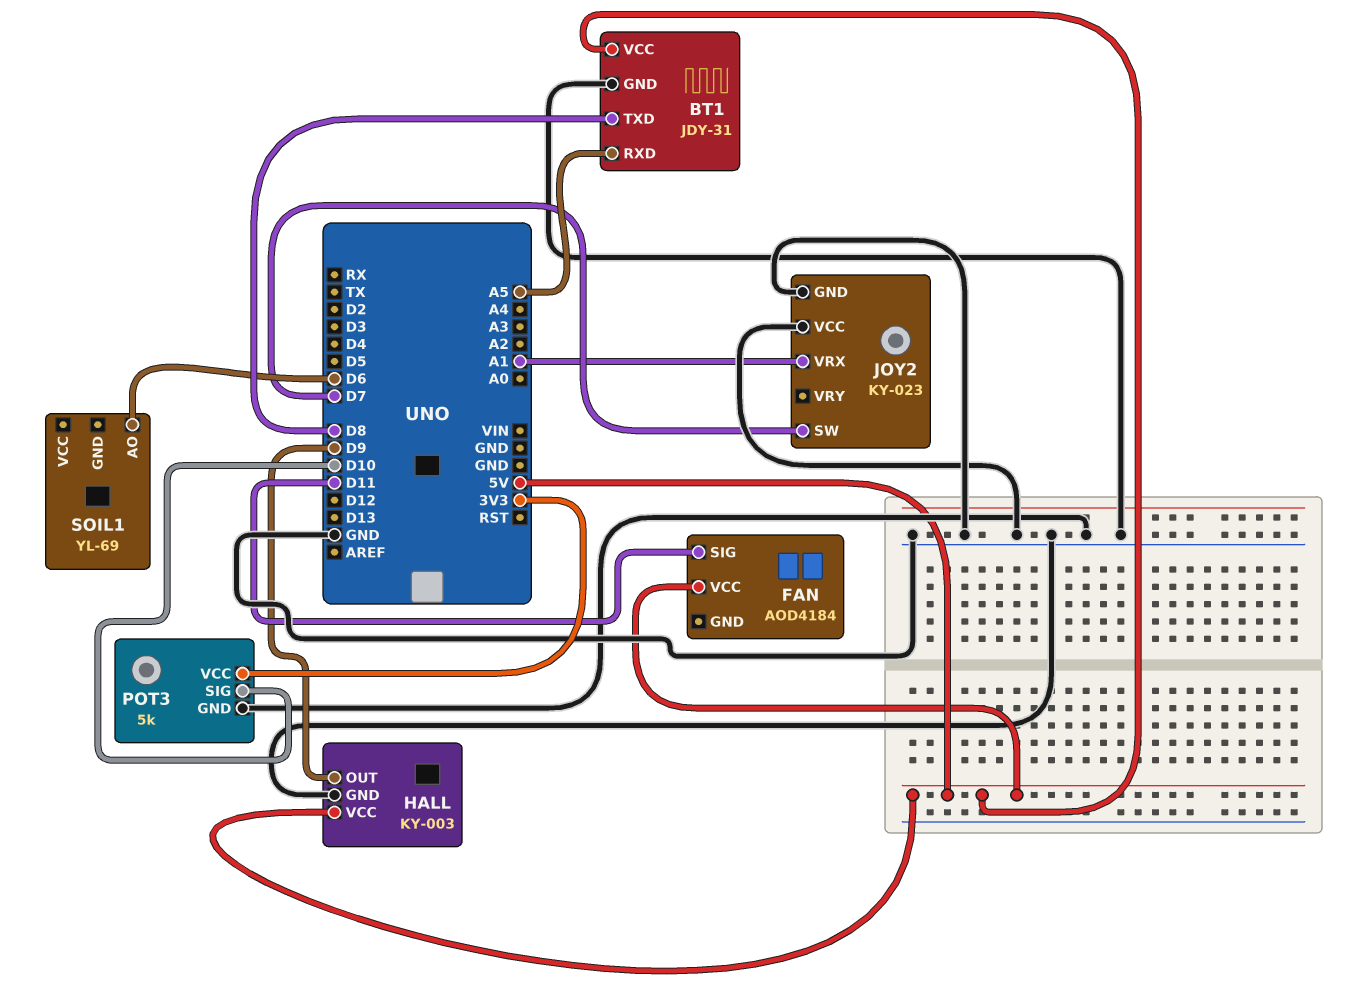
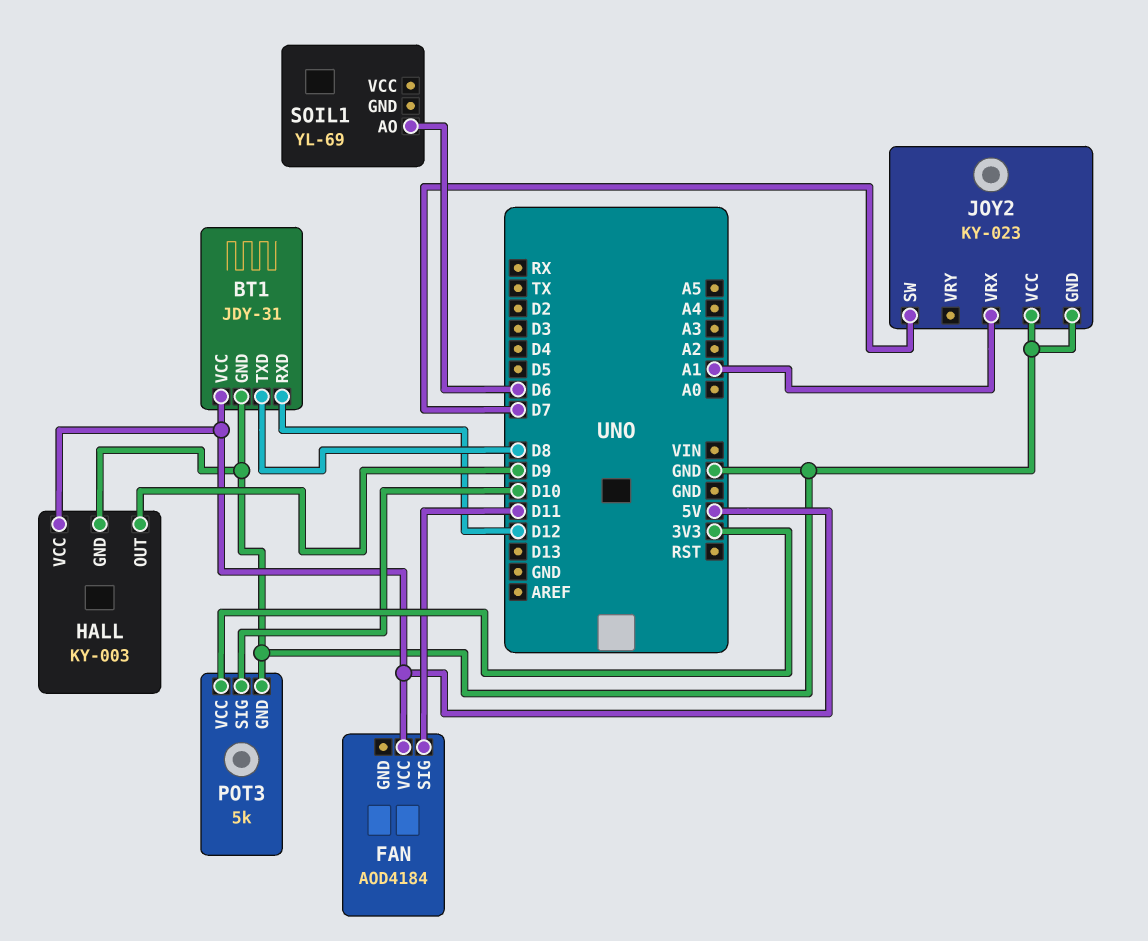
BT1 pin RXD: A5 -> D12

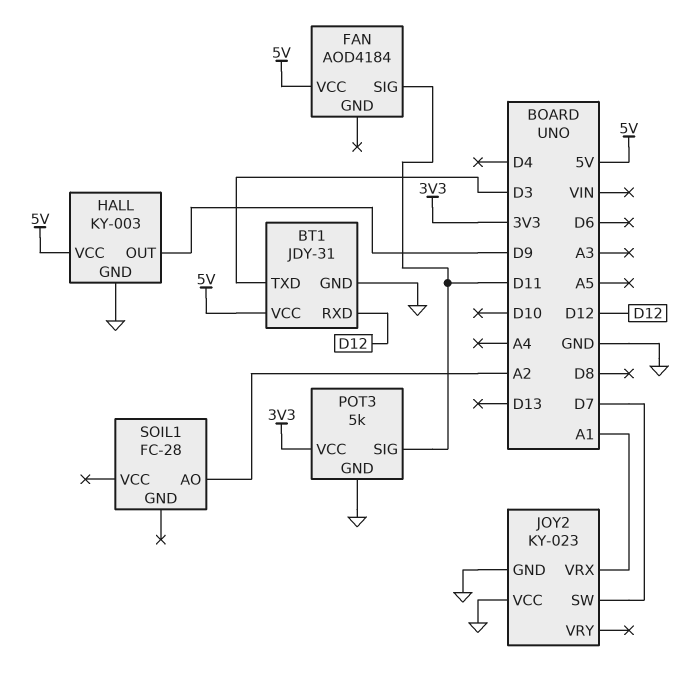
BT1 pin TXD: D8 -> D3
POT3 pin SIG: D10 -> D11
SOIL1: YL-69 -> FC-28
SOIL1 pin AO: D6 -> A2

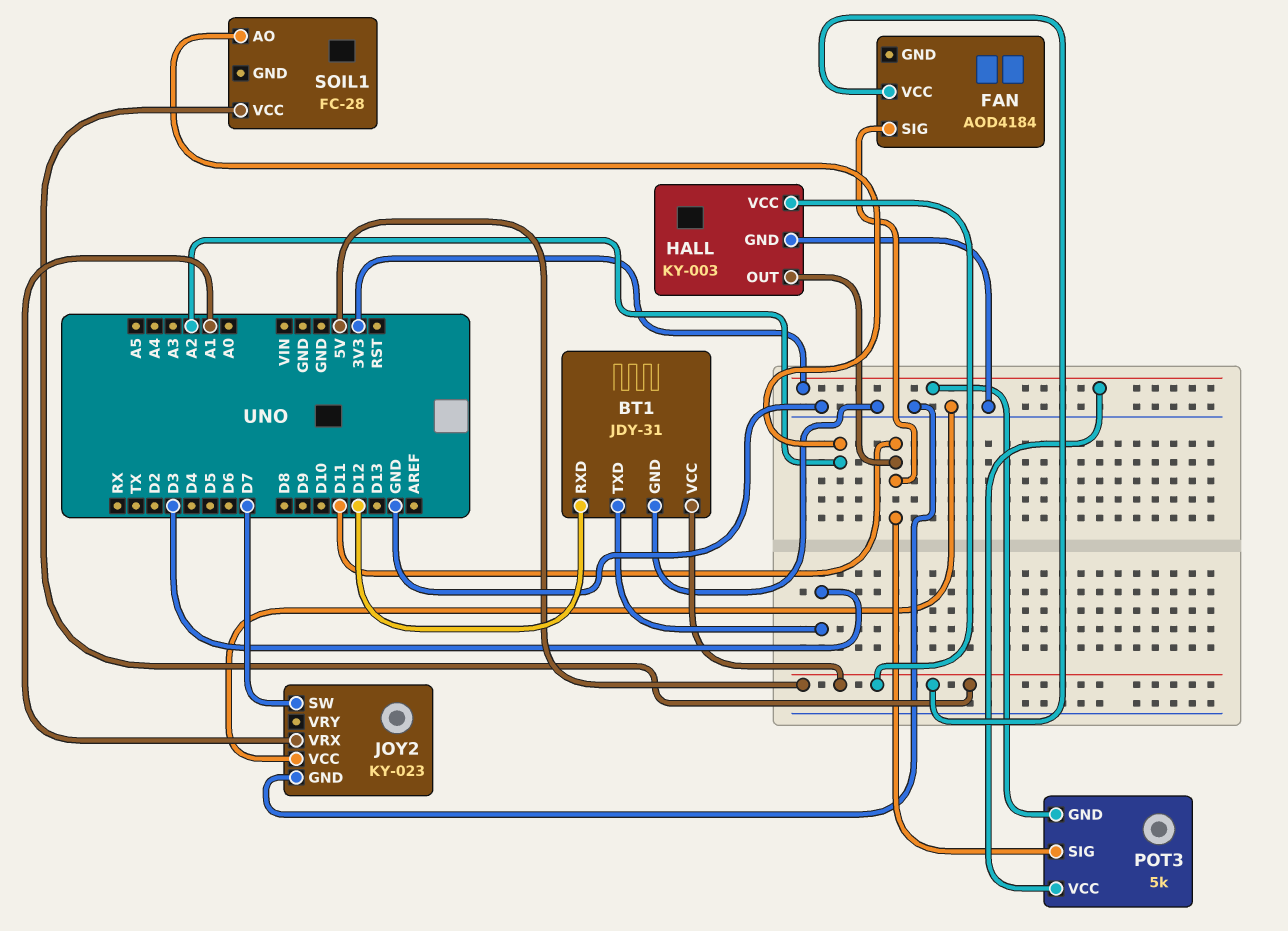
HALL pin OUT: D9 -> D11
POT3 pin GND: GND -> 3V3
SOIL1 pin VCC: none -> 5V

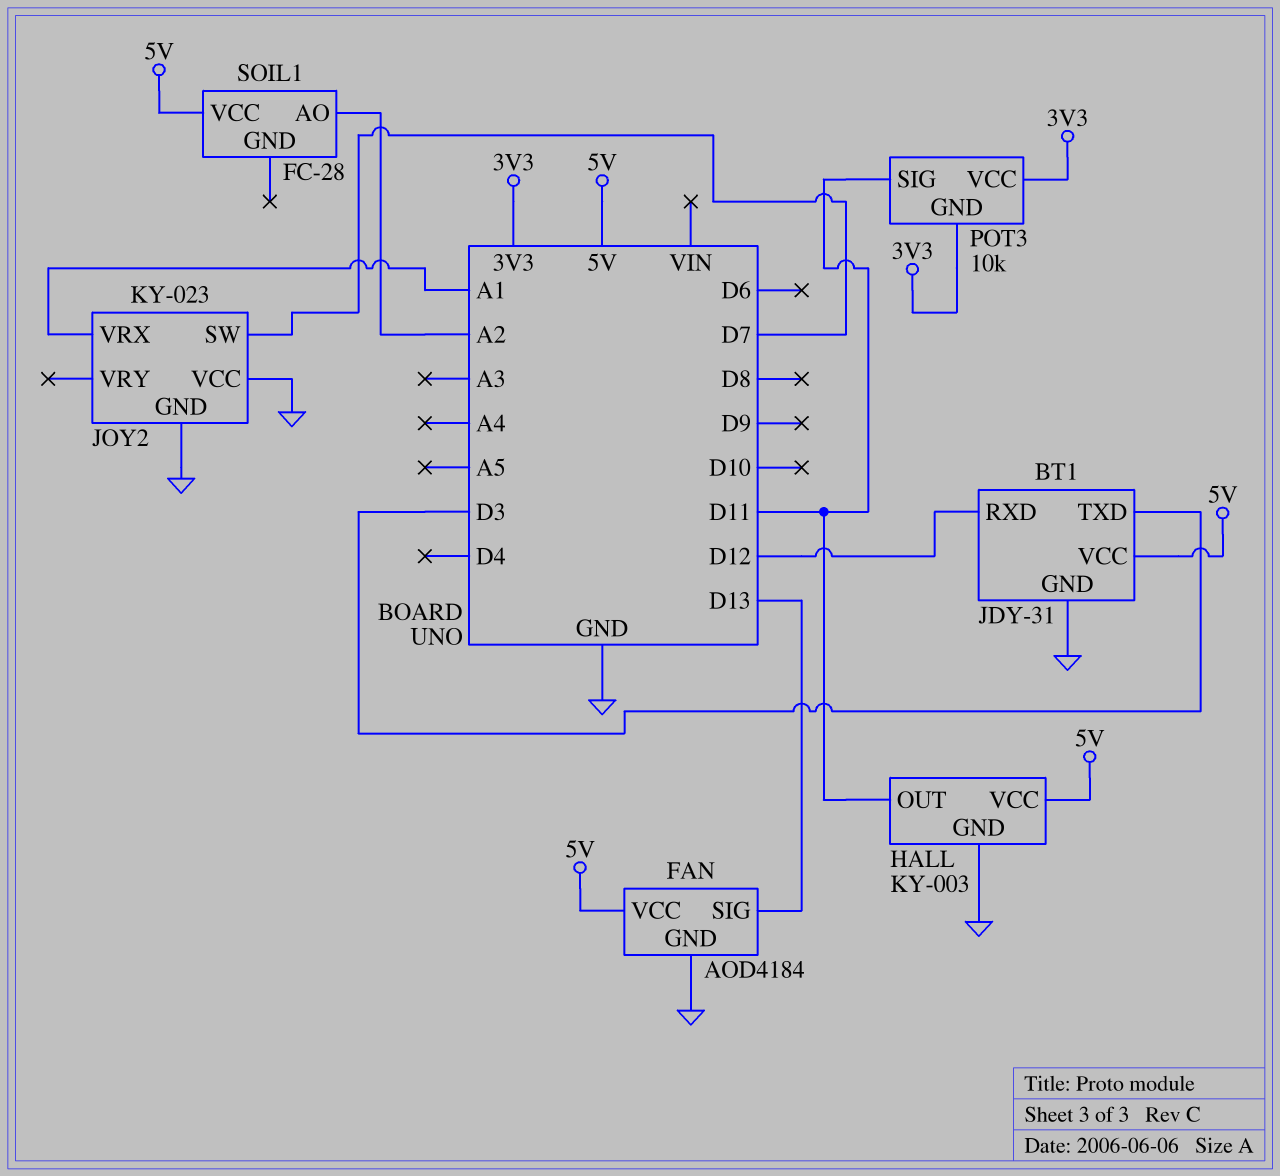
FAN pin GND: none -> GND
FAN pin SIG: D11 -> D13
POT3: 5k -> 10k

Work task:
Nothing should be returned except the lines from the one holding "FAN pin GND: none -> GND" through the final line of the listing, exactly as they appear.

Solution for this problem:
FAN pin GND: none -> GND
FAN pin SIG: D11 -> D13
POT3: 5k -> 10k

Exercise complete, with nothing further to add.